*** Opening of MATERIAL FOR THIS TASK ***
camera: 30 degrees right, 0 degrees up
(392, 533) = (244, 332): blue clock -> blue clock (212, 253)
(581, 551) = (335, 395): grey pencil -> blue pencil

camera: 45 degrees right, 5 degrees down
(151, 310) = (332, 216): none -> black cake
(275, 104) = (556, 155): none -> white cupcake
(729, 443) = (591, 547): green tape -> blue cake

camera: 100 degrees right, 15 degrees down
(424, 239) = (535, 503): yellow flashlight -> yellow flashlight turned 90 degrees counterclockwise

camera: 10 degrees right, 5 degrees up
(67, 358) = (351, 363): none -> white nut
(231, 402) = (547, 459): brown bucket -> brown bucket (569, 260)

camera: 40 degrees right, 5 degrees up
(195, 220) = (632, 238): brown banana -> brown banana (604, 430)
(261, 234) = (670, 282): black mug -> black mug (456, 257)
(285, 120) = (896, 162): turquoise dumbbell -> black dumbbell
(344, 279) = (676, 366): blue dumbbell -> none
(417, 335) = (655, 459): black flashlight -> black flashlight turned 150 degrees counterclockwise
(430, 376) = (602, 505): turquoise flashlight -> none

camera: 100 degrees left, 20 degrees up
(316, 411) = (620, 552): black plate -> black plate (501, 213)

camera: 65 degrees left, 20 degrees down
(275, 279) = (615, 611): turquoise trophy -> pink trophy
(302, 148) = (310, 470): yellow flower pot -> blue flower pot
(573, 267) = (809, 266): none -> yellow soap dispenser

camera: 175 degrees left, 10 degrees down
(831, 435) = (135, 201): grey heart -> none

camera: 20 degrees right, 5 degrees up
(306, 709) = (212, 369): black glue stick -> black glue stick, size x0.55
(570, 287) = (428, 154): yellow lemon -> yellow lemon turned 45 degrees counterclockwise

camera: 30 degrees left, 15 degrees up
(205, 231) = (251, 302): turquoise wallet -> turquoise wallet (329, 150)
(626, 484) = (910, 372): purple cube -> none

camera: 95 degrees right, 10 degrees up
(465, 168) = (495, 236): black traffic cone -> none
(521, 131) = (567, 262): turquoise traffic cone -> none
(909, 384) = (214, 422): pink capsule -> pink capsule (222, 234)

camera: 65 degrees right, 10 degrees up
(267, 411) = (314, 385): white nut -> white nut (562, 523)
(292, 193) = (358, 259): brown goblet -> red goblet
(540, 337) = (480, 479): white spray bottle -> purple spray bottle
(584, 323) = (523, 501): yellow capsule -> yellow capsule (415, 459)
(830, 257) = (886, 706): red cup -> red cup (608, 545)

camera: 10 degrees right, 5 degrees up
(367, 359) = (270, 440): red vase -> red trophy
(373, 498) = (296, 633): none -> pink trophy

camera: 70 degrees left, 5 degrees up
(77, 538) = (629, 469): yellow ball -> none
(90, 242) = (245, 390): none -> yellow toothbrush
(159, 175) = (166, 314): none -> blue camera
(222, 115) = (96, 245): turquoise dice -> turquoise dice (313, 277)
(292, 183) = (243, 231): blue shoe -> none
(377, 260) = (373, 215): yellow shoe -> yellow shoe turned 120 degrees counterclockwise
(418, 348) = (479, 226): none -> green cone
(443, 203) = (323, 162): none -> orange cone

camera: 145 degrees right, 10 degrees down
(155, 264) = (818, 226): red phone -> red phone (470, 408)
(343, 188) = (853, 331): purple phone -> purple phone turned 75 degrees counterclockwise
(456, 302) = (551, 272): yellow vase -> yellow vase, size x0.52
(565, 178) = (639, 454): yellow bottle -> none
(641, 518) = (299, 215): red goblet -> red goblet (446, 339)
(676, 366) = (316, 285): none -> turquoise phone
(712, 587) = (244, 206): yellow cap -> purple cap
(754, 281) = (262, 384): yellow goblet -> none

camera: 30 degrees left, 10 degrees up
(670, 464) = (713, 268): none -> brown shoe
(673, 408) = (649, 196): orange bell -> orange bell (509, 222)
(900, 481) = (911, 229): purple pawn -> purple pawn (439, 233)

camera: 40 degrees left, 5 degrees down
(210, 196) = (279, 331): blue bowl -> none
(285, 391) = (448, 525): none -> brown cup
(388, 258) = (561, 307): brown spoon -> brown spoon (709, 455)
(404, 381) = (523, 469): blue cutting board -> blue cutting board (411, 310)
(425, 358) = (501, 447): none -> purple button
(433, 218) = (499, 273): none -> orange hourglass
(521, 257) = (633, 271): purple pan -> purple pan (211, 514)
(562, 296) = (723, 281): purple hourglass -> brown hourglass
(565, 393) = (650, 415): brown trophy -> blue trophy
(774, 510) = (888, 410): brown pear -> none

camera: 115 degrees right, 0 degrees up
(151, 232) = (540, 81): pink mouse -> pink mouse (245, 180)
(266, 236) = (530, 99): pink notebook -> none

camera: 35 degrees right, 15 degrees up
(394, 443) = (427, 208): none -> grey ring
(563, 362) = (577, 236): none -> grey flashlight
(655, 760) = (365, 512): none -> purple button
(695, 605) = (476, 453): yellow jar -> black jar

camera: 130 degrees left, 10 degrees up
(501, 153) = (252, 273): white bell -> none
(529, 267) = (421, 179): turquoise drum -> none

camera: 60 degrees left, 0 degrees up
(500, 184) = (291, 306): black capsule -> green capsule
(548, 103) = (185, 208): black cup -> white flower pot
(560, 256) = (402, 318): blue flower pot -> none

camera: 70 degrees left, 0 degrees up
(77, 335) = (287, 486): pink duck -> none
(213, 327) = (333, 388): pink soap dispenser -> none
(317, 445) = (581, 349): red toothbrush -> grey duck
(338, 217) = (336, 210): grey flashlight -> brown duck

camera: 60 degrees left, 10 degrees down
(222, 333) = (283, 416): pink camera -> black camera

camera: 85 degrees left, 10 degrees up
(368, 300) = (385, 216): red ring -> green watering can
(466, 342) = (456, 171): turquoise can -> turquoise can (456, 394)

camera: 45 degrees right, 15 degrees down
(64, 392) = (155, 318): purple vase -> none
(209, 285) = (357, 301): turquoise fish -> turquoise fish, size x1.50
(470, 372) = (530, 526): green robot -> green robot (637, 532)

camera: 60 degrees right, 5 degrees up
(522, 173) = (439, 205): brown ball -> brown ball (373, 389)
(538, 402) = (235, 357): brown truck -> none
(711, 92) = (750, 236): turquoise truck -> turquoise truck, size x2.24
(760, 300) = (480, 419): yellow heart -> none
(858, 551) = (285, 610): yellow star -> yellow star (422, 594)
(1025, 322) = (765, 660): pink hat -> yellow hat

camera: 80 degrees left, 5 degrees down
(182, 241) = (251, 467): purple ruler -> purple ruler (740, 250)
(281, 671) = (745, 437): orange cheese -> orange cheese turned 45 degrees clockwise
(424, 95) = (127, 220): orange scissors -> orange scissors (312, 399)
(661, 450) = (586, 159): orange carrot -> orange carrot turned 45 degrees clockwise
*** Close of MATERIAL FOR THIS TASK ***
* TASK ITEM *
In the data above, how many lines hold the word "pink"? Give only the number.

* SOLVED EXERCISE *
9